(Aim of the exercise): Search the data below for the string "none". Extract every line that contains it.

(Supplied records):
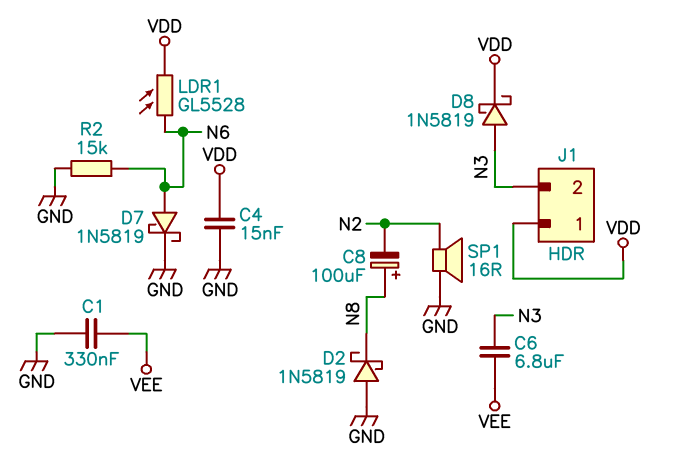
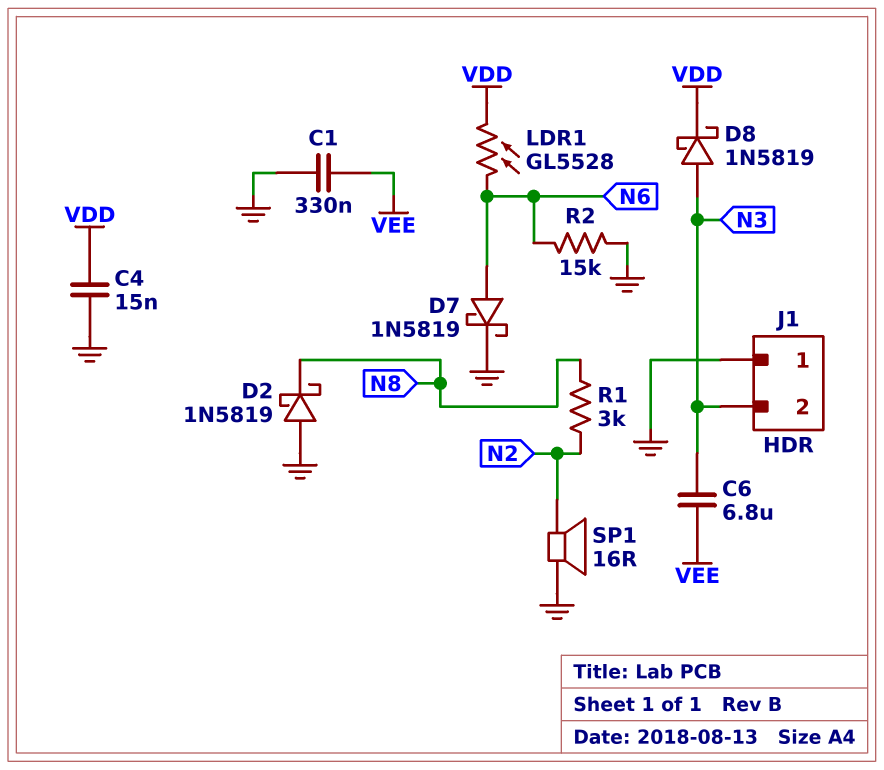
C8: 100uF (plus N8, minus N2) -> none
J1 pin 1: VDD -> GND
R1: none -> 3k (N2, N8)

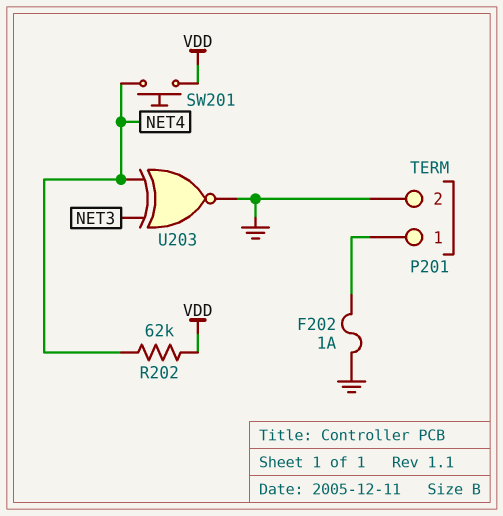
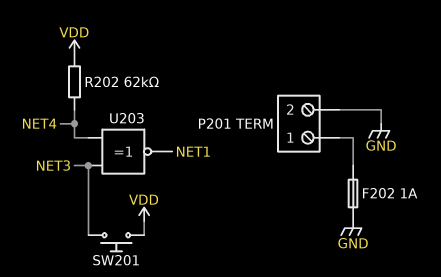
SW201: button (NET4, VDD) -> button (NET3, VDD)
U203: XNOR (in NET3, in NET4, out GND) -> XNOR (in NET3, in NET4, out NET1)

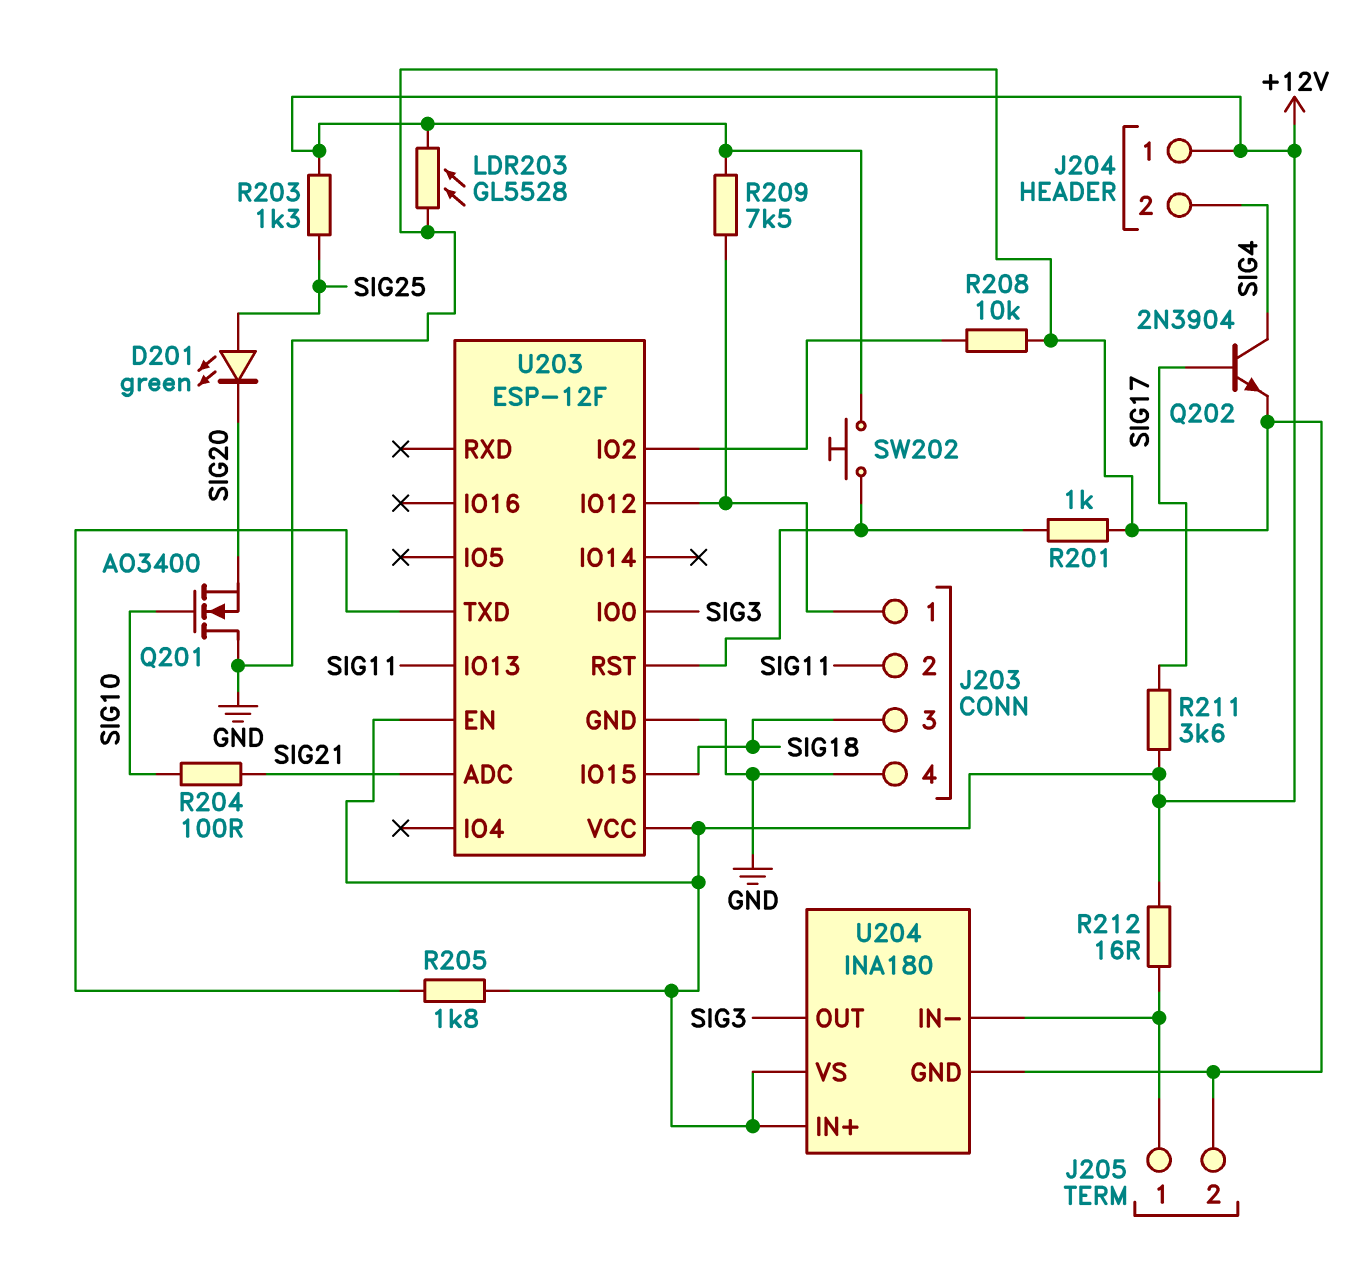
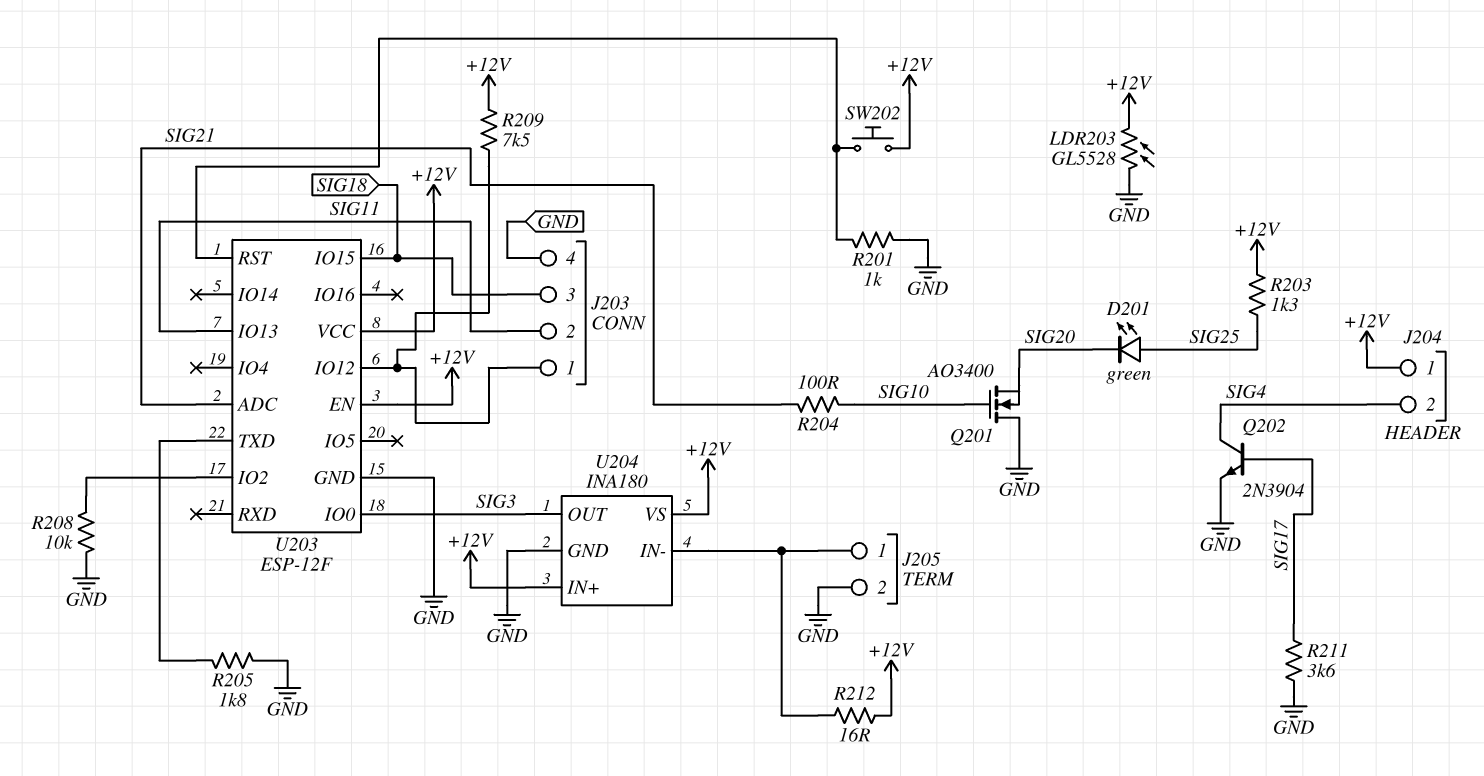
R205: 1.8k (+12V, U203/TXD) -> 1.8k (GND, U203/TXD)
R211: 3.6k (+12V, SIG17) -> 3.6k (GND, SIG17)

(Reply):
C8: 100uF (plus N8, minus N2) -> none
R1: none -> 3k (N2, N8)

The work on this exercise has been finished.